*The task*. Copy everything in the data below exactly except the pictures.

*Dataset records*.
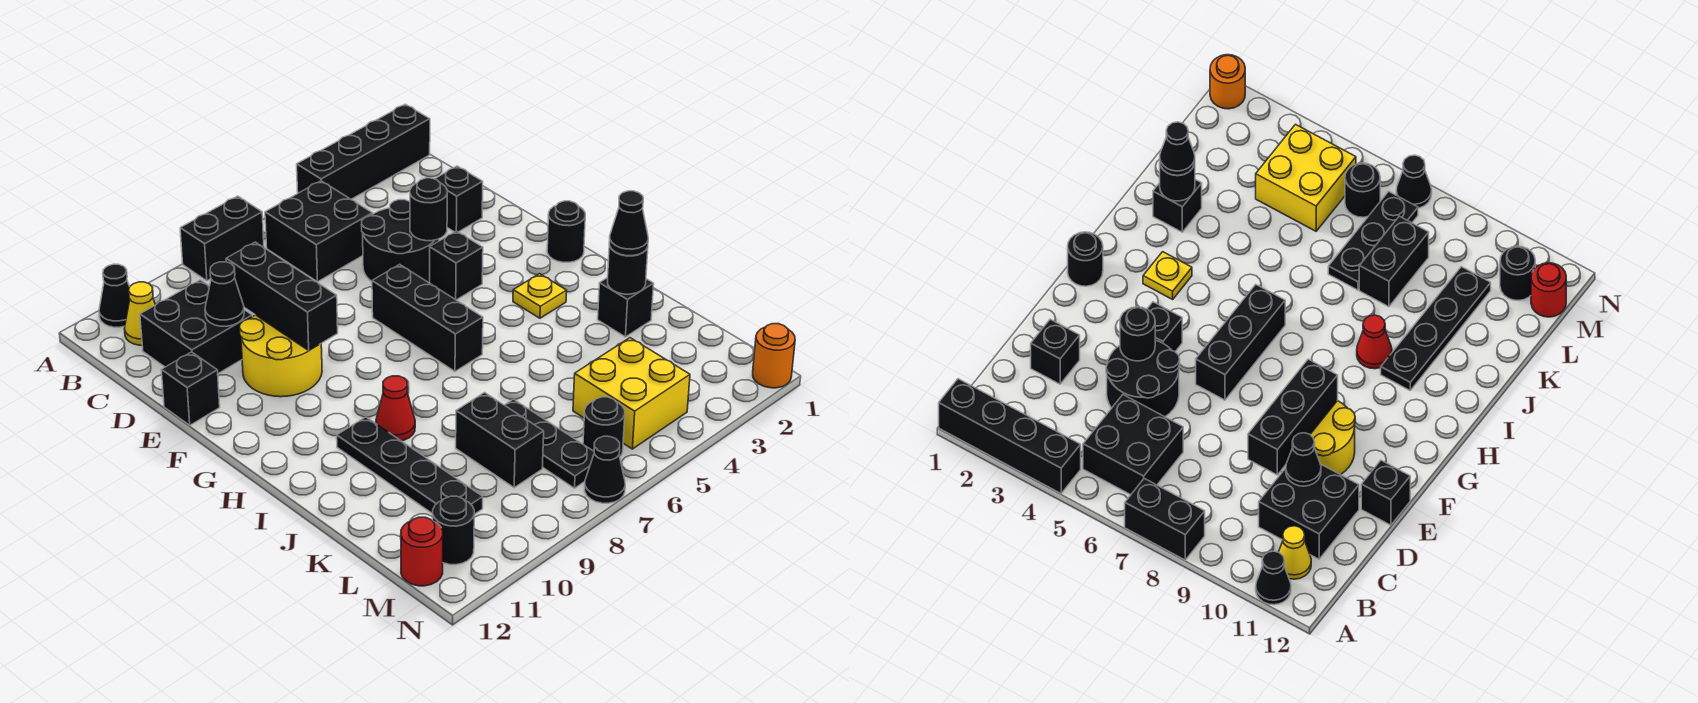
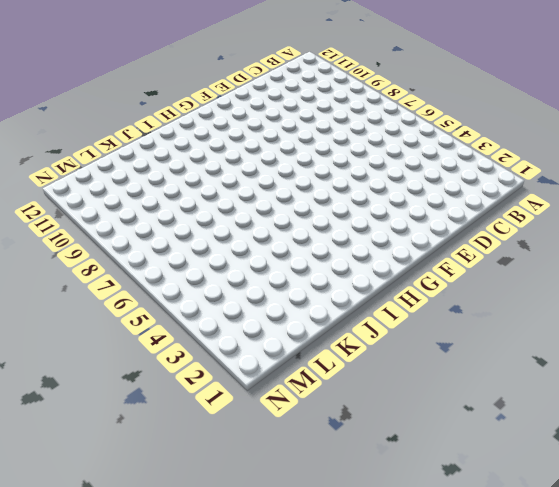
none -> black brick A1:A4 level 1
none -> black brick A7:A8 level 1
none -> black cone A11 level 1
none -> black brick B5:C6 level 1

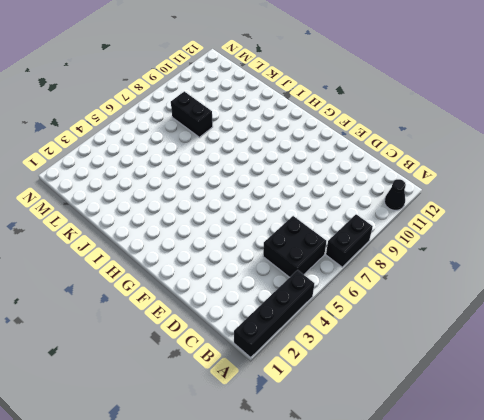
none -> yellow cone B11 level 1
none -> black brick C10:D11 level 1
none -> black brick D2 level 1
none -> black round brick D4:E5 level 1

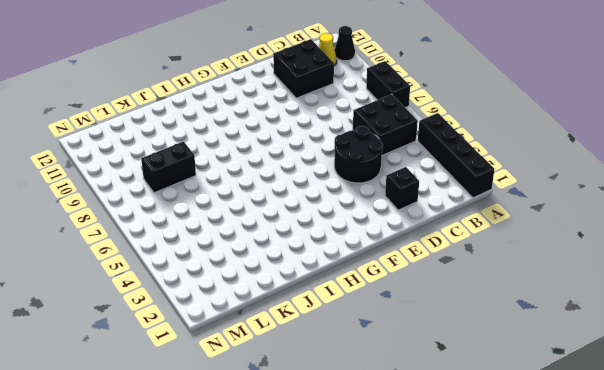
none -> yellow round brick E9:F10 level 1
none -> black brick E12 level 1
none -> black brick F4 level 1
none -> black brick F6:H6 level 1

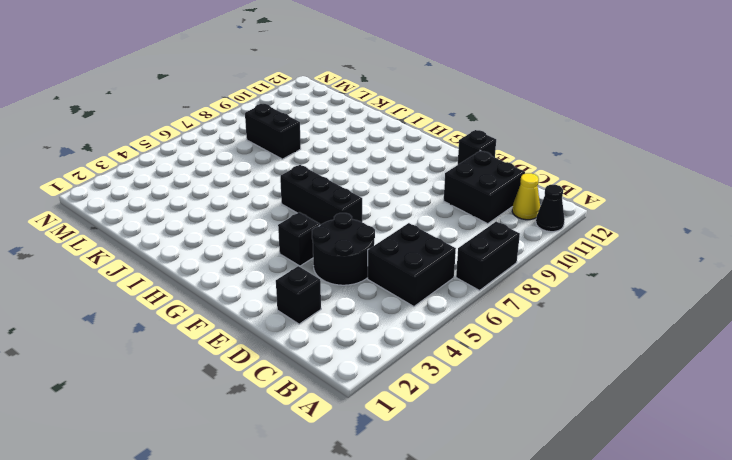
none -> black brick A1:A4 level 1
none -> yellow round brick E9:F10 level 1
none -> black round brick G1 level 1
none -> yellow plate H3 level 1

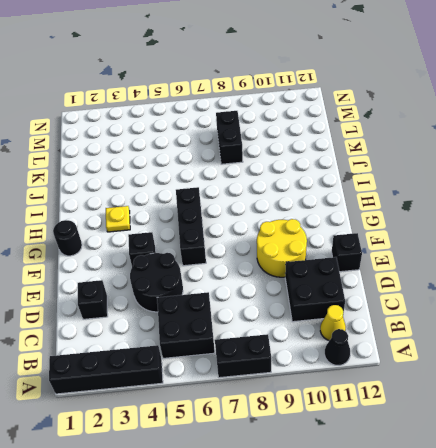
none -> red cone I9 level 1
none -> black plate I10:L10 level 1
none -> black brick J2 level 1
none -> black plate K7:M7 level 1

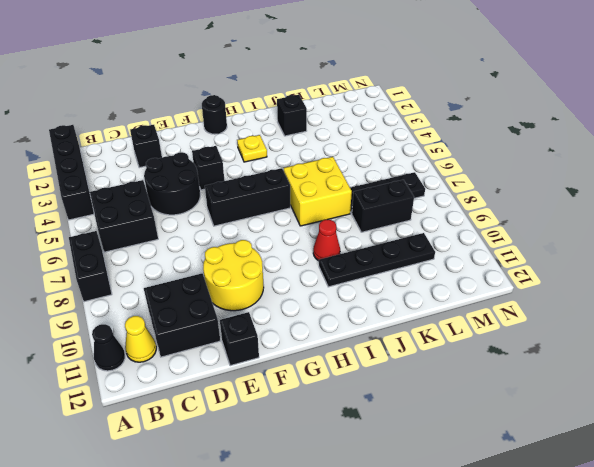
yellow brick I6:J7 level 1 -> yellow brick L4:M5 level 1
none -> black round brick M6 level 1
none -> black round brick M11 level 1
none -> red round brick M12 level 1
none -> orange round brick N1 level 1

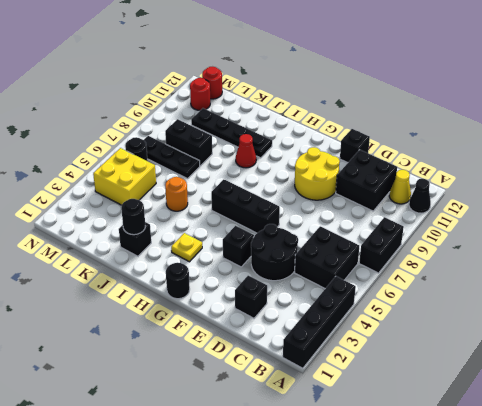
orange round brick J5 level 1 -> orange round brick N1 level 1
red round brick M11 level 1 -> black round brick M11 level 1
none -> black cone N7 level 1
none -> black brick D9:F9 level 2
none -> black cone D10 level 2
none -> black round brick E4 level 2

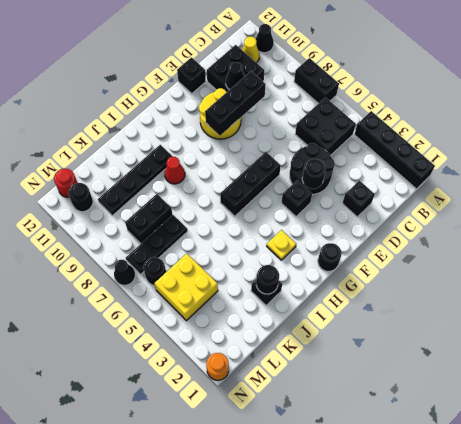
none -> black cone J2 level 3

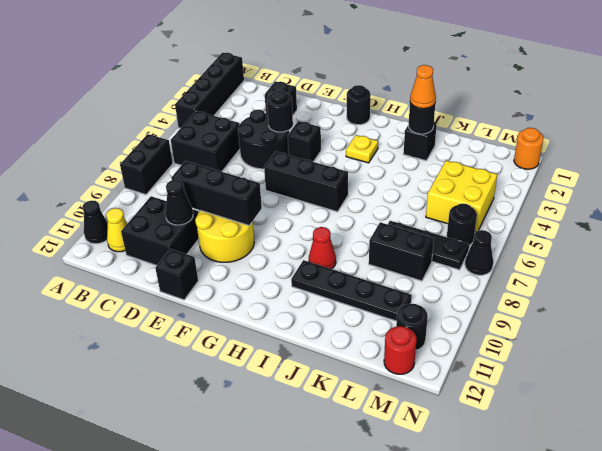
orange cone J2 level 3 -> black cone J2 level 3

*Problem solution*.
none -> black brick A1:A4 level 1
none -> black brick A7:A8 level 1
none -> black cone A11 level 1
none -> black brick B5:C6 level 1

none -> yellow cone B11 level 1
none -> black brick C10:D11 level 1
none -> black brick D2 level 1
none -> black round brick D4:E5 level 1

none -> yellow round brick E9:F10 level 1
none -> black brick E12 level 1
none -> black brick F4 level 1
none -> black brick F6:H6 level 1

none -> black brick A1:A4 level 1
none -> yellow round brick E9:F10 level 1
none -> black round brick G1 level 1
none -> yellow plate H3 level 1

none -> red cone I9 level 1
none -> black plate I10:L10 level 1
none -> black brick J2 level 1
none -> black plate K7:M7 level 1

yellow brick I6:J7 level 1 -> yellow brick L4:M5 level 1
none -> black round brick M6 level 1
none -> black round brick M11 level 1
none -> red round brick M12 level 1
none -> orange round brick N1 level 1

orange round brick J5 level 1 -> orange round brick N1 level 1
red round brick M11 level 1 -> black round brick M11 level 1
none -> black cone N7 level 1
none -> black brick D9:F9 level 2
none -> black cone D10 level 2
none -> black round brick E4 level 2

none -> black cone J2 level 3

orange cone J2 level 3 -> black cone J2 level 3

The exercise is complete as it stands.